**TASK OBJECTIVE**
Repeat, exactly as written, the lines of the records below from the first through the line with "pink mushroom: [153,522,217,579]", but none past it.

**Scene content tallies**
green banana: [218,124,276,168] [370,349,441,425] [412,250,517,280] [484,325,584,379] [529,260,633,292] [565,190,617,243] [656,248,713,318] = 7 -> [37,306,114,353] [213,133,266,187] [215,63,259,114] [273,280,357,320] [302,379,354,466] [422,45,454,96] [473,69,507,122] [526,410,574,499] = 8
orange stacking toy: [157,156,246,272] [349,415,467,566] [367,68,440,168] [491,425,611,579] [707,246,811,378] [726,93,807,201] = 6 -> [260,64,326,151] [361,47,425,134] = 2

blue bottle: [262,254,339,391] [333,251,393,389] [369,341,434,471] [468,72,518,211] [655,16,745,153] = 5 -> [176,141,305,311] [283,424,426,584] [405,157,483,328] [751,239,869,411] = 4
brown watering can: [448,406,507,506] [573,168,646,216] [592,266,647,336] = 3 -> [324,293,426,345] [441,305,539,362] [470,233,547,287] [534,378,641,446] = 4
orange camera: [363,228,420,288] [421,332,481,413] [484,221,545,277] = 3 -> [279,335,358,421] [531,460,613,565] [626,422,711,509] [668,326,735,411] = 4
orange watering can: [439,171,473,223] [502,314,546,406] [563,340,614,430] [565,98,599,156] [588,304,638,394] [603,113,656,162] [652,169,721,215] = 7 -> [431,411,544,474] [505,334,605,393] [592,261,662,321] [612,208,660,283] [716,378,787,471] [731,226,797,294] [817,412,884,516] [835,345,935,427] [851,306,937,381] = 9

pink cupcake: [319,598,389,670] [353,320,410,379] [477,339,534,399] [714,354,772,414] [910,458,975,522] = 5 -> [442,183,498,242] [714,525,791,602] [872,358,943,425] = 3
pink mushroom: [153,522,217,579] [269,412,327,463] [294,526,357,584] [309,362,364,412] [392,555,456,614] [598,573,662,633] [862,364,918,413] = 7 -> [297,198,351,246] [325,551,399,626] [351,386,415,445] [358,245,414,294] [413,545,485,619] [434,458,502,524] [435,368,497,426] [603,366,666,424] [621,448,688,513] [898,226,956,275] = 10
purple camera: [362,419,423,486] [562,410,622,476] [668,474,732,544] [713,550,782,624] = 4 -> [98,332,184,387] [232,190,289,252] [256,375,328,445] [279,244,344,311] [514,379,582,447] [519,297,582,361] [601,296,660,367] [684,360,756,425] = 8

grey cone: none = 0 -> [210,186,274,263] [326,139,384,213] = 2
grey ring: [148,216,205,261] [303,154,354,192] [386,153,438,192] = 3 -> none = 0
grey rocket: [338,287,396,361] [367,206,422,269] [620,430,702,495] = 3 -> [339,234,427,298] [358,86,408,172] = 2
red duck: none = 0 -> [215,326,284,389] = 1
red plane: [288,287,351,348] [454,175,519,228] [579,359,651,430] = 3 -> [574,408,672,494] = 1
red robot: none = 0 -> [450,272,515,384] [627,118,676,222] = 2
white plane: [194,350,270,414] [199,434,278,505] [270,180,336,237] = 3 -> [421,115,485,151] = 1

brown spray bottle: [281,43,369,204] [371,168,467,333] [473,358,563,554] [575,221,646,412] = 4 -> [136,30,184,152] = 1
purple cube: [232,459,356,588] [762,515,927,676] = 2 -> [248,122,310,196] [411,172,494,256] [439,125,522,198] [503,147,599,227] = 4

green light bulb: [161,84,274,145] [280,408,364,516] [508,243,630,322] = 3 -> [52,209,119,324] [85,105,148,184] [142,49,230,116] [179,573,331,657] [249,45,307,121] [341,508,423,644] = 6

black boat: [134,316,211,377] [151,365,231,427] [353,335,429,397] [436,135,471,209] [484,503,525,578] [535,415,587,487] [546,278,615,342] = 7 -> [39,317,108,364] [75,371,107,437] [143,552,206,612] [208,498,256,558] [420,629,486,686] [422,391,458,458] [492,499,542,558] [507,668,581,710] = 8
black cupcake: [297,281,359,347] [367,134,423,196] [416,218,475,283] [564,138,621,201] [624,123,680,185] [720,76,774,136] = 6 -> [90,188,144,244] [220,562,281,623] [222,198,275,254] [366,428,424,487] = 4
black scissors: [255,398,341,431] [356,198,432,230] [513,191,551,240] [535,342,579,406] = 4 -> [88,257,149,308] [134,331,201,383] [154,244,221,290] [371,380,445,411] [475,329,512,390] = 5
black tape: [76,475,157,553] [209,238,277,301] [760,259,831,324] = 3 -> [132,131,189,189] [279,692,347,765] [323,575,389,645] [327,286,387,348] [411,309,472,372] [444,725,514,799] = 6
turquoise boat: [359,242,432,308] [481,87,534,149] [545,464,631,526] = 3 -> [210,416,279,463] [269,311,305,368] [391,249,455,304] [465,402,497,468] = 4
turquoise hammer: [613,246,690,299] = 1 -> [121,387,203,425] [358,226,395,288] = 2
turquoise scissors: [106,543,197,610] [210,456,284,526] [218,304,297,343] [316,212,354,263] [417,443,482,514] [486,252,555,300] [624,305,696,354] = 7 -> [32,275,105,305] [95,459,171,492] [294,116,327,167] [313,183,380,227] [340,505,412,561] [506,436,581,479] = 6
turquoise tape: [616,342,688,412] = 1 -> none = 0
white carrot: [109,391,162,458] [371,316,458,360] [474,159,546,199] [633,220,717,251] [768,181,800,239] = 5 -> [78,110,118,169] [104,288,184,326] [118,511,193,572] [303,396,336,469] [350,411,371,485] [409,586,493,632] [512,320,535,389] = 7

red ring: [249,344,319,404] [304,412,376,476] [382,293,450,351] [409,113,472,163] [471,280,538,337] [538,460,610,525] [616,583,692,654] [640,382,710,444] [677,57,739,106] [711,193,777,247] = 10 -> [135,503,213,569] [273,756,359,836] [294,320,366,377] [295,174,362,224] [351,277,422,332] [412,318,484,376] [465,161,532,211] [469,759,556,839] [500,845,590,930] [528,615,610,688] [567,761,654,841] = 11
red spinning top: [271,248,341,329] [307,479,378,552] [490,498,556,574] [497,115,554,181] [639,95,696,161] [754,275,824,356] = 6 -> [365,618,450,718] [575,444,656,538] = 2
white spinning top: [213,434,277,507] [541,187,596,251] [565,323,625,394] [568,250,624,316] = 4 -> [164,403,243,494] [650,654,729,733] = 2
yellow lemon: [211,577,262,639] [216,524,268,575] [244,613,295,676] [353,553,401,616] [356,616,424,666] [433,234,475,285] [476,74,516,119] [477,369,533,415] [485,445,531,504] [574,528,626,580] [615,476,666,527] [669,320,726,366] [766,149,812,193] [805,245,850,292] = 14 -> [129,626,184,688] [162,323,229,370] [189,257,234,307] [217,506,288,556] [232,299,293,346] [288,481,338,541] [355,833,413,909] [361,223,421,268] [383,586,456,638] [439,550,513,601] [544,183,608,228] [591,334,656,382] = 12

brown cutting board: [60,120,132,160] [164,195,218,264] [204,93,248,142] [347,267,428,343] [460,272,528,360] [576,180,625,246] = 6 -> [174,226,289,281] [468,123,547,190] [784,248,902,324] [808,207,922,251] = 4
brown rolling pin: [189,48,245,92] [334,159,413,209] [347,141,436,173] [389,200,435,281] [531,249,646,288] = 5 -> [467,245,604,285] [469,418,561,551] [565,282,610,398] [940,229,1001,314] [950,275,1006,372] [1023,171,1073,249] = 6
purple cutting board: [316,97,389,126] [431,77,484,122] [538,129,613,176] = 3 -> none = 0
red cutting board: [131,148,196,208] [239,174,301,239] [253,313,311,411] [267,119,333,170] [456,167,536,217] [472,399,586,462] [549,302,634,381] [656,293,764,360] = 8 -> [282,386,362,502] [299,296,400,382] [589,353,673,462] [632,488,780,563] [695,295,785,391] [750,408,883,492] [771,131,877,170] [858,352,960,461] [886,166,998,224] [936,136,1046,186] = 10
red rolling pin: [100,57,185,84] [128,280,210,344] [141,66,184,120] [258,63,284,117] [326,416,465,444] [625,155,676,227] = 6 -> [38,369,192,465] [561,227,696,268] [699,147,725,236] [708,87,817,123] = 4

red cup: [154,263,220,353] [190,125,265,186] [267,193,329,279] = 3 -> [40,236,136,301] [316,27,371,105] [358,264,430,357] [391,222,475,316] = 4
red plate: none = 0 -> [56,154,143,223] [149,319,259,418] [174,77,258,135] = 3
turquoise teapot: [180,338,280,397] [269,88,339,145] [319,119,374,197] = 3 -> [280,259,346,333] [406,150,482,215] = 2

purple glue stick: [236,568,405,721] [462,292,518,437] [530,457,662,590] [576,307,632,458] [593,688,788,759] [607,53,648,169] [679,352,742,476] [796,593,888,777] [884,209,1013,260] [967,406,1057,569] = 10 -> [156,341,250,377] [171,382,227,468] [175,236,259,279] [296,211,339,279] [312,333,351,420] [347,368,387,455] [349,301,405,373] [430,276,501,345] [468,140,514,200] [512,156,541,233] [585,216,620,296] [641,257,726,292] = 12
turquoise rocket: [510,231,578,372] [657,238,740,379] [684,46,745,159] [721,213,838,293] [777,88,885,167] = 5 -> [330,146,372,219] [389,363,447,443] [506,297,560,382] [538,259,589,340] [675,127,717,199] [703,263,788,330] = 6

**WRITTEN SOLUTION**
green banana: [218,124,276,168] [370,349,441,425] [412,250,517,280] [484,325,584,379] [529,260,633,292] [565,190,617,243] [656,248,713,318] = 7 -> [37,306,114,353] [213,133,266,187] [215,63,259,114] [273,280,357,320] [302,379,354,466] [422,45,454,96] [473,69,507,122] [526,410,574,499] = 8
orange stacking toy: [157,156,246,272] [349,415,467,566] [367,68,440,168] [491,425,611,579] [707,246,811,378] [726,93,807,201] = 6 -> [260,64,326,151] [361,47,425,134] = 2

blue bottle: [262,254,339,391] [333,251,393,389] [369,341,434,471] [468,72,518,211] [655,16,745,153] = 5 -> [176,141,305,311] [283,424,426,584] [405,157,483,328] [751,239,869,411] = 4
brown watering can: [448,406,507,506] [573,168,646,216] [592,266,647,336] = 3 -> [324,293,426,345] [441,305,539,362] [470,233,547,287] [534,378,641,446] = 4
orange camera: [363,228,420,288] [421,332,481,413] [484,221,545,277] = 3 -> [279,335,358,421] [531,460,613,565] [626,422,711,509] [668,326,735,411] = 4
orange watering can: [439,171,473,223] [502,314,546,406] [563,340,614,430] [565,98,599,156] [588,304,638,394] [603,113,656,162] [652,169,721,215] = 7 -> [431,411,544,474] [505,334,605,393] [592,261,662,321] [612,208,660,283] [716,378,787,471] [731,226,797,294] [817,412,884,516] [835,345,935,427] [851,306,937,381] = 9

pink cupcake: [319,598,389,670] [353,320,410,379] [477,339,534,399] [714,354,772,414] [910,458,975,522] = 5 -> [442,183,498,242] [714,525,791,602] [872,358,943,425] = 3
pink mushroom: [153,522,217,579] [269,412,327,463] [294,526,357,584] [309,362,364,412] [392,555,456,614] [598,573,662,633] [862,364,918,413] = 7 -> [297,198,351,246] [325,551,399,626] [351,386,415,445] [358,245,414,294] [413,545,485,619] [434,458,502,524] [435,368,497,426] [603,366,666,424] [621,448,688,513] [898,226,956,275] = 10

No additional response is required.